*Problem*: Print every record exactly, omitting all pictures.

*Data to use*:
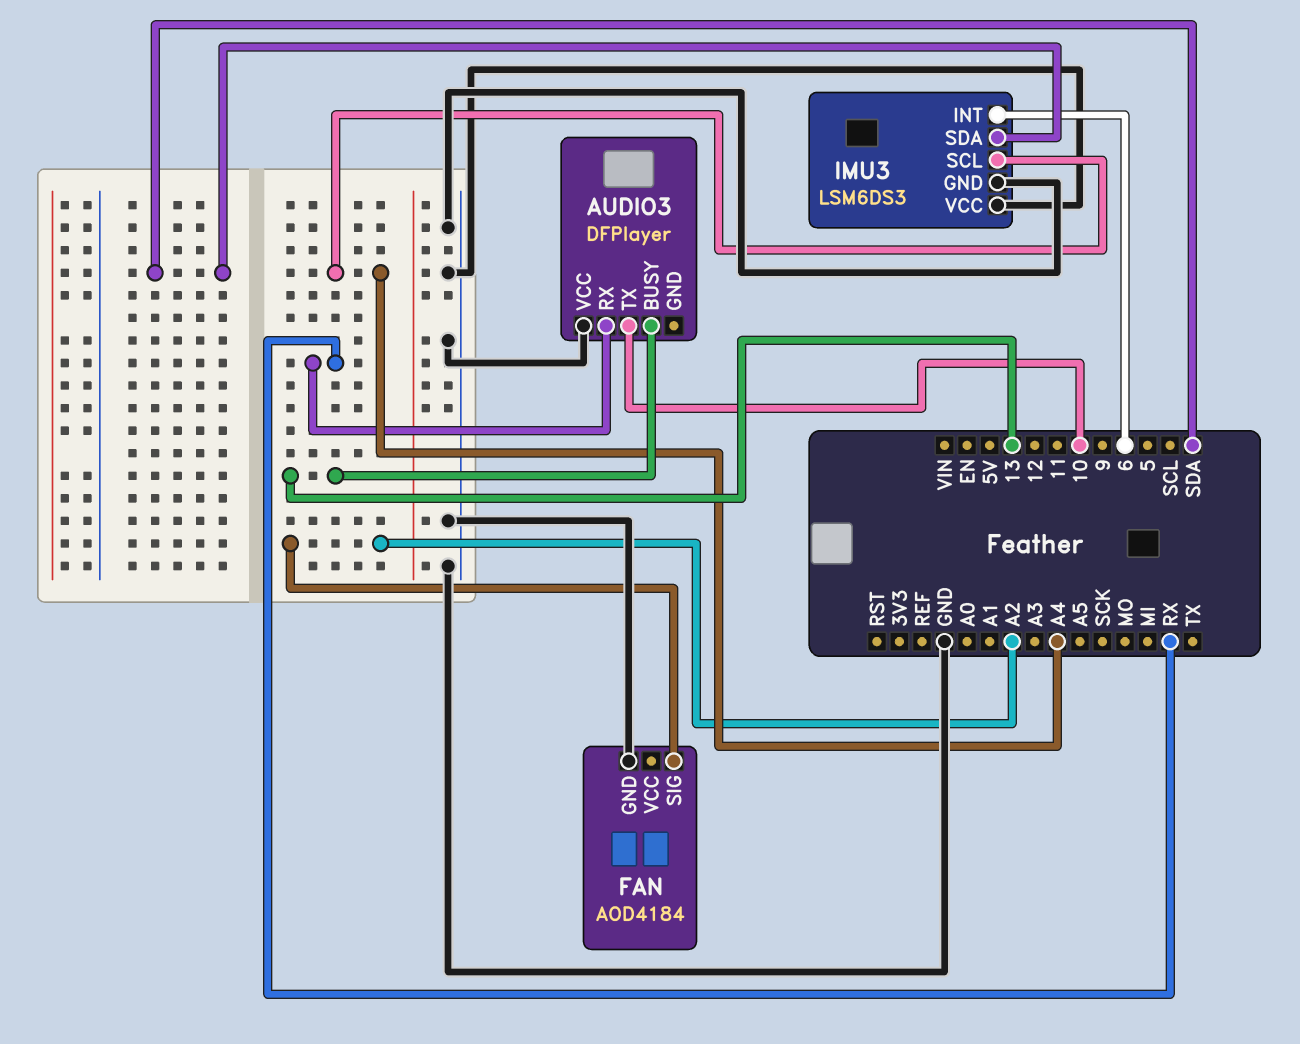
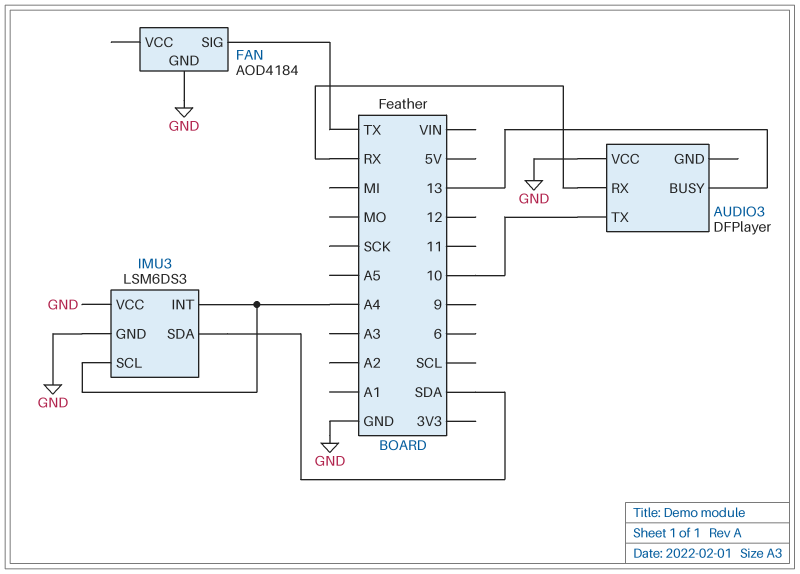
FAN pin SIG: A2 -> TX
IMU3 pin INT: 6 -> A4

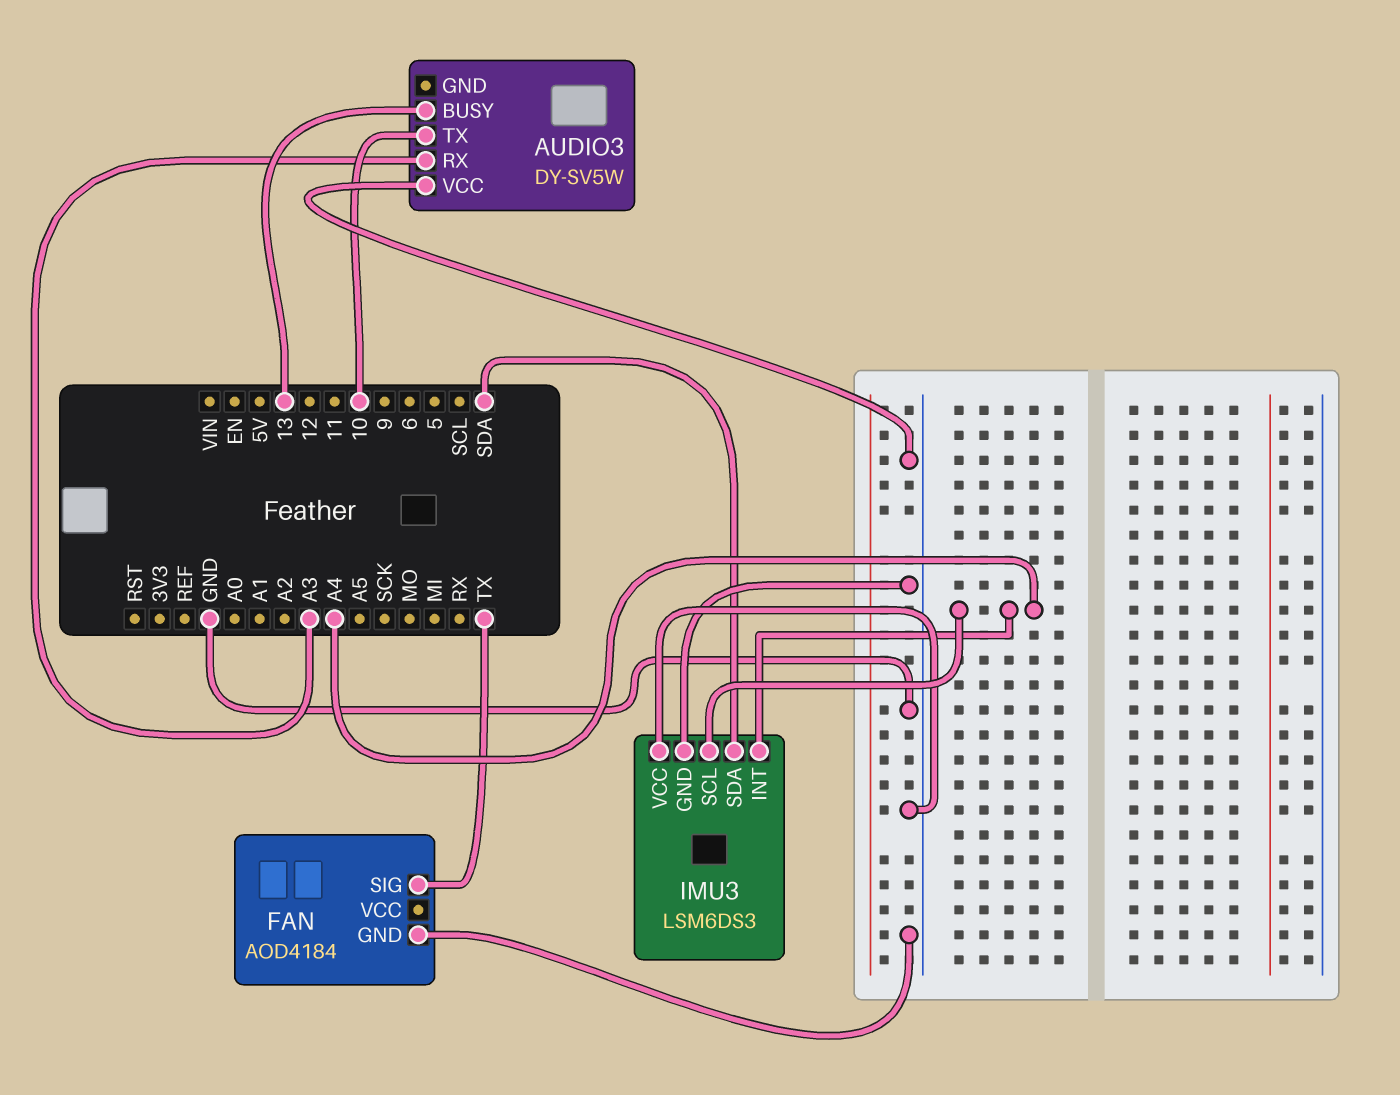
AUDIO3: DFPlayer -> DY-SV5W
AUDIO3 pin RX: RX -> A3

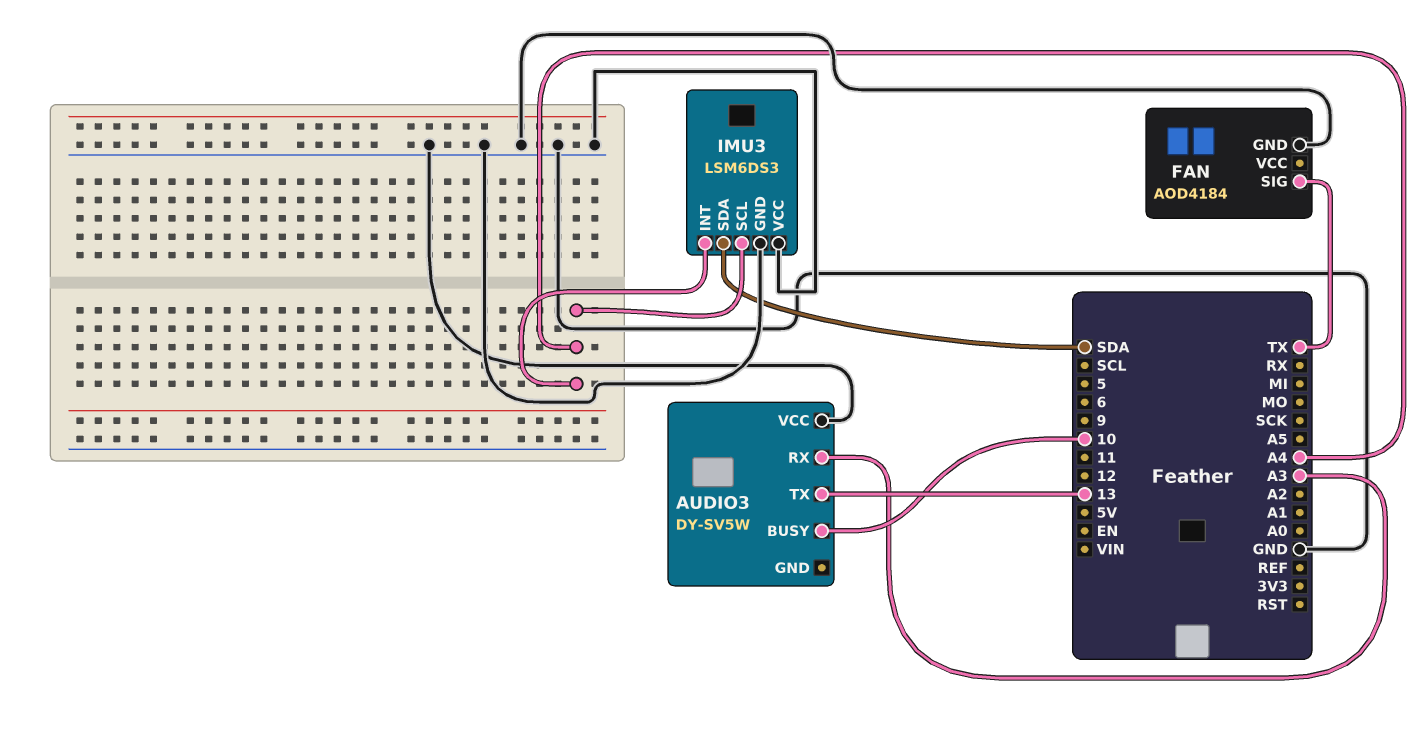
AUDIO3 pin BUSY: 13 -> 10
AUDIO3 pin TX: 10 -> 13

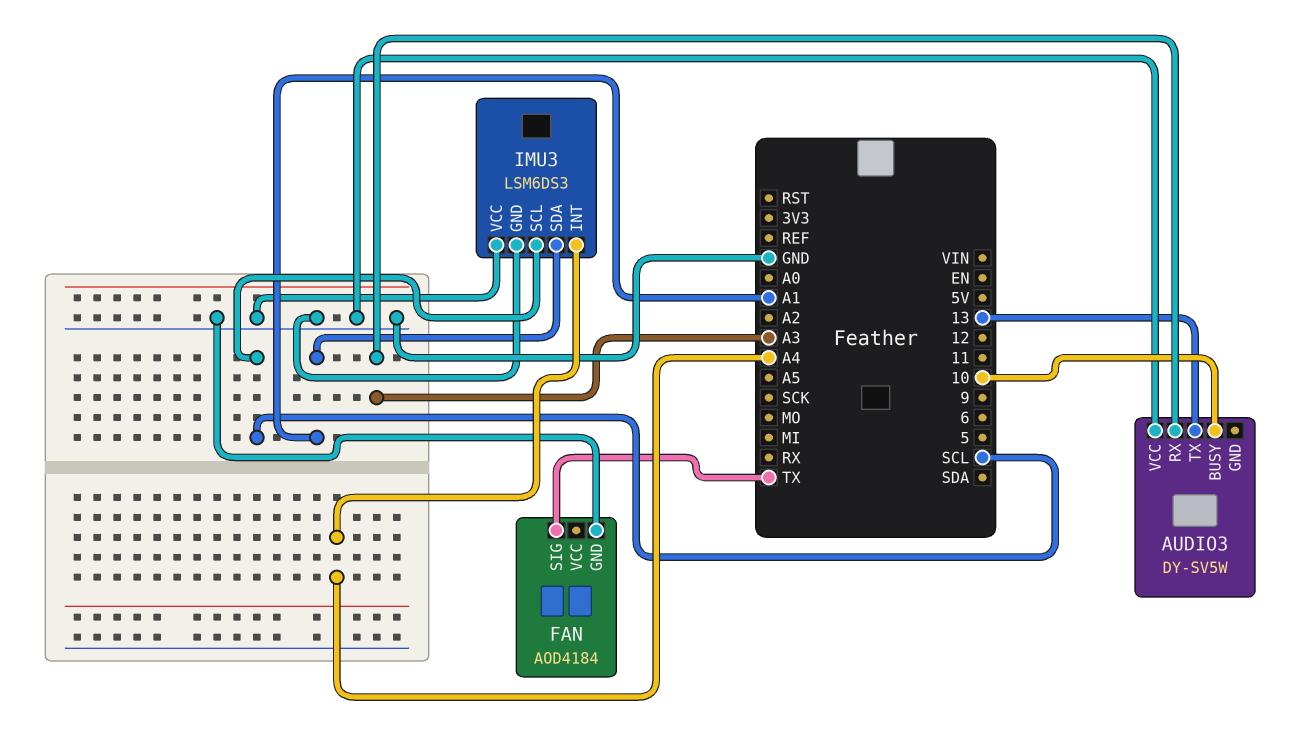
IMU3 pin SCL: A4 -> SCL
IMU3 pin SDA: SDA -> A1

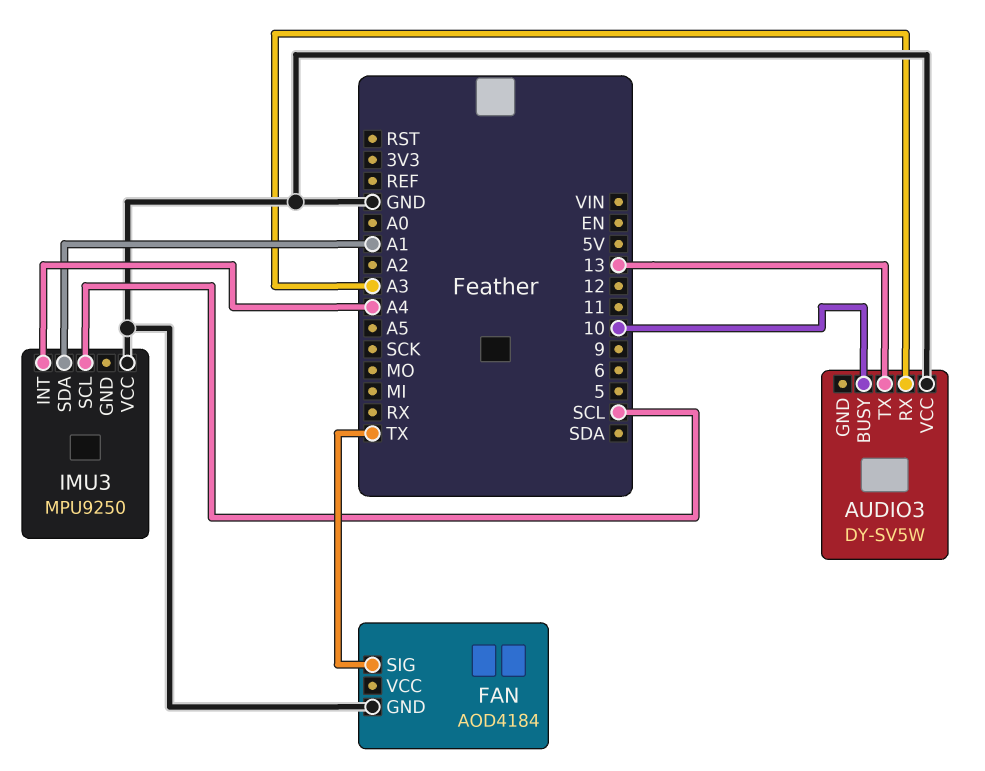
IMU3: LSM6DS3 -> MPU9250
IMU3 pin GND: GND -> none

*Response to this exercise*:
FAN pin SIG: A2 -> TX
IMU3 pin INT: 6 -> A4

AUDIO3: DFPlayer -> DY-SV5W
AUDIO3 pin RX: RX -> A3

AUDIO3 pin BUSY: 13 -> 10
AUDIO3 pin TX: 10 -> 13

IMU3 pin SCL: A4 -> SCL
IMU3 pin SDA: SDA -> A1

IMU3: LSM6DS3 -> MPU9250
IMU3 pin GND: GND -> none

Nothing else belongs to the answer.